# Supplied material
++++++++
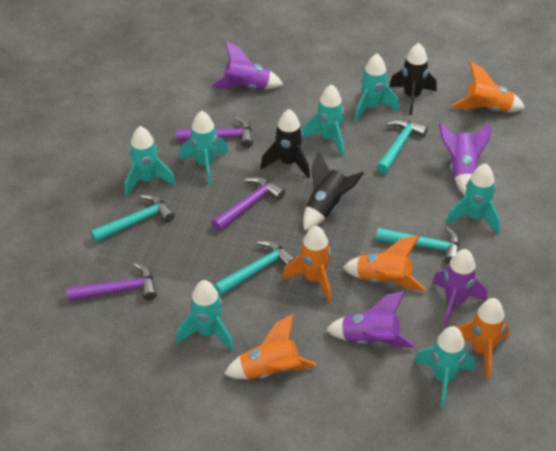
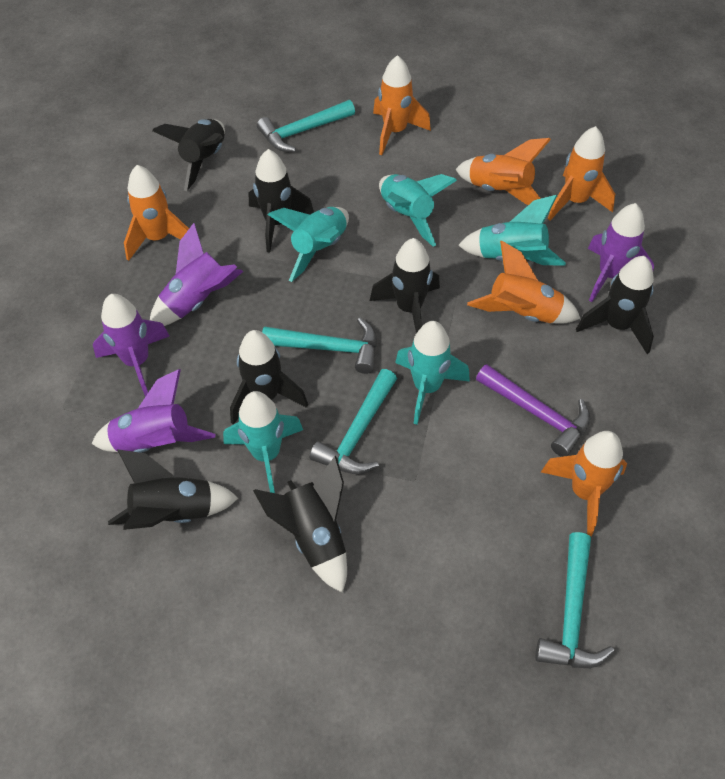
black rocket: 3 -> 7
orange rocket: 5 -> 6
purple hammer: 3 -> 1
turquoise rocket: 7 -> 5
++++++++
# What the task requires
Reproduce all the material exactly, omitting images.

# Answer to this problem
black rocket: 3 -> 7
orange rocket: 5 -> 6
purple hammer: 3 -> 1
turquoise rocket: 7 -> 5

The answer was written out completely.